Your instructions: Sift the material for lines containing "turquoise", and return them.

Material supplied:
.....

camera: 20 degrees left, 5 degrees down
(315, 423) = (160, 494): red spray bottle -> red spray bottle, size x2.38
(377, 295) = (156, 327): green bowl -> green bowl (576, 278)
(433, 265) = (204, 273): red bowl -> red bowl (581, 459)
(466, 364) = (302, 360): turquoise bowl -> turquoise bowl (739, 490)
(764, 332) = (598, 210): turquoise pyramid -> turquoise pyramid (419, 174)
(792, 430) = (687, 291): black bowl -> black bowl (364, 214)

.....

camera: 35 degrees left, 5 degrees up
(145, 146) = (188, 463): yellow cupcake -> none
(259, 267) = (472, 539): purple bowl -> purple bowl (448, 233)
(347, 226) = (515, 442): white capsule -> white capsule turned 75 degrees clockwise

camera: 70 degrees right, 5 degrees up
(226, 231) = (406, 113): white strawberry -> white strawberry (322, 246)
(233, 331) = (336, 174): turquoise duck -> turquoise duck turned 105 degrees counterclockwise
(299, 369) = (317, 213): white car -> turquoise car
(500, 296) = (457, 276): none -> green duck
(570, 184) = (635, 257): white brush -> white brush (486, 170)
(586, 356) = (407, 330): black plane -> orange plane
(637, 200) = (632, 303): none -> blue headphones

.....

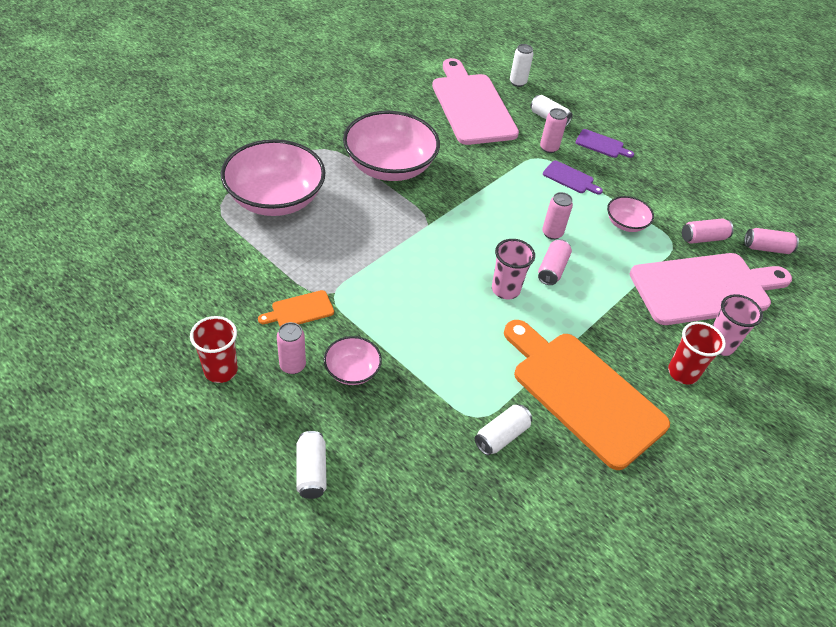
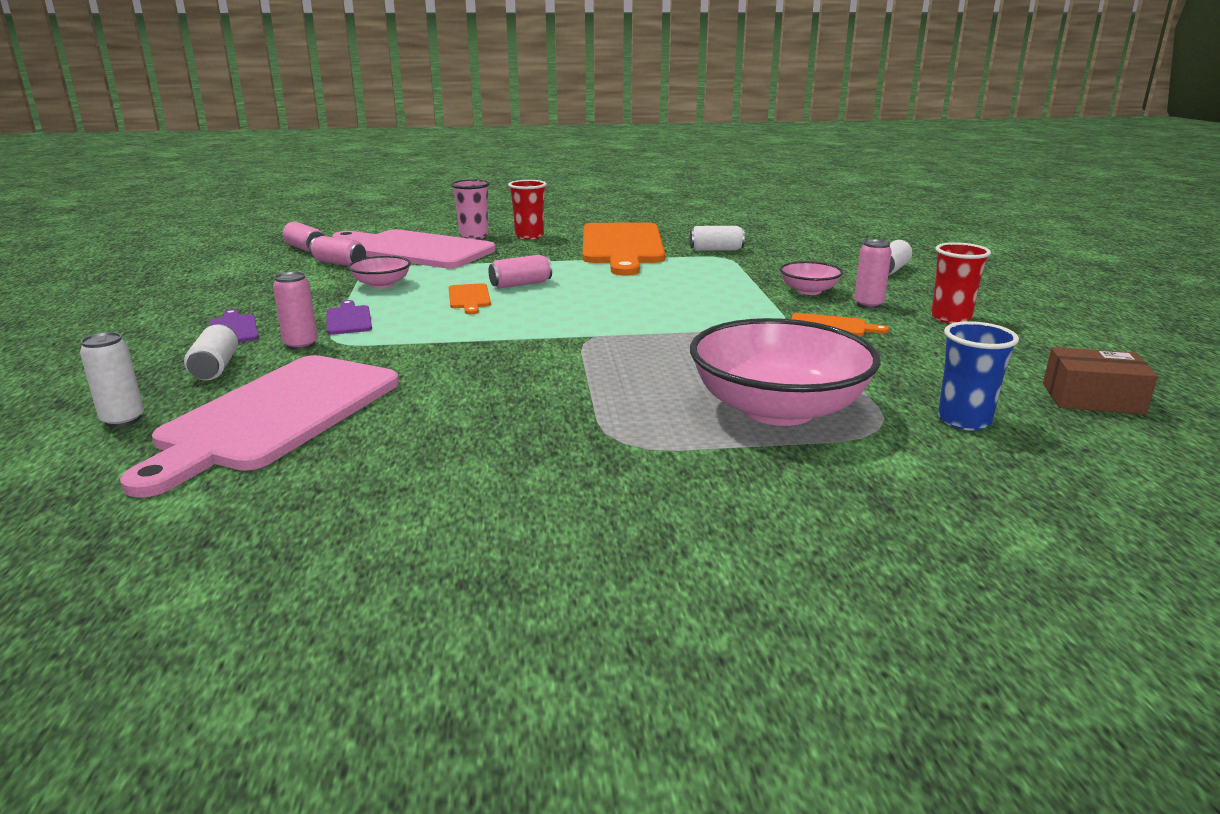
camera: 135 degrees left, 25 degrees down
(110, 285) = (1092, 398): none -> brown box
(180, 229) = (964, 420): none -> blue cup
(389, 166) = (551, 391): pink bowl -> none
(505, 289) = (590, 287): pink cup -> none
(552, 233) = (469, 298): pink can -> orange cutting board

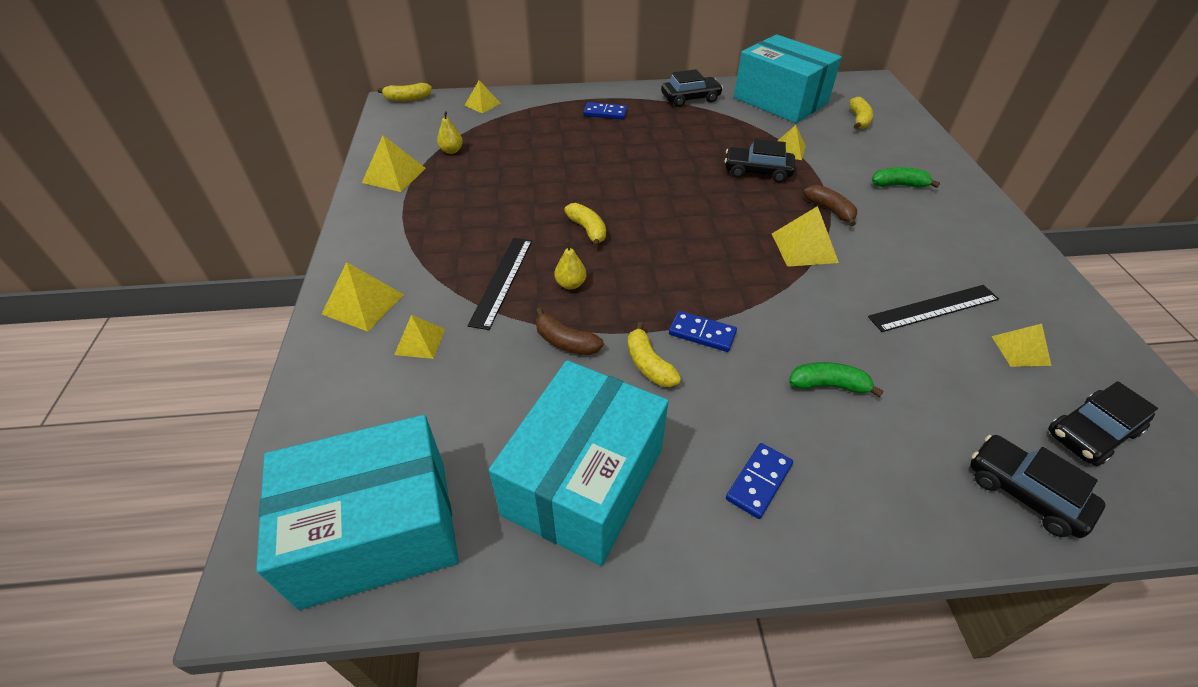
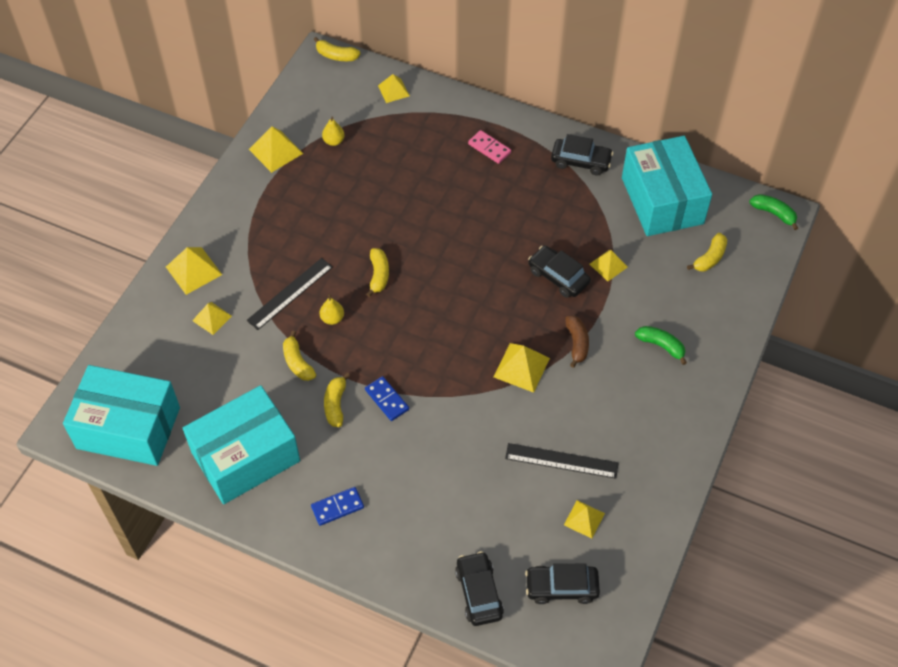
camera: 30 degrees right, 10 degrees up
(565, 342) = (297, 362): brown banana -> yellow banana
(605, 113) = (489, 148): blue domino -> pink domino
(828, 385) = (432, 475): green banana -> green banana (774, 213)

.....

Expected answer:
(466, 364) = (302, 360): turquoise bowl -> turquoise bowl (739, 490)
(764, 332) = (598, 210): turquoise pyramid -> turquoise pyramid (419, 174)
(233, 331) = (336, 174): turquoise duck -> turquoise duck turned 105 degrees counterclockwise
(299, 369) = (317, 213): white car -> turquoise car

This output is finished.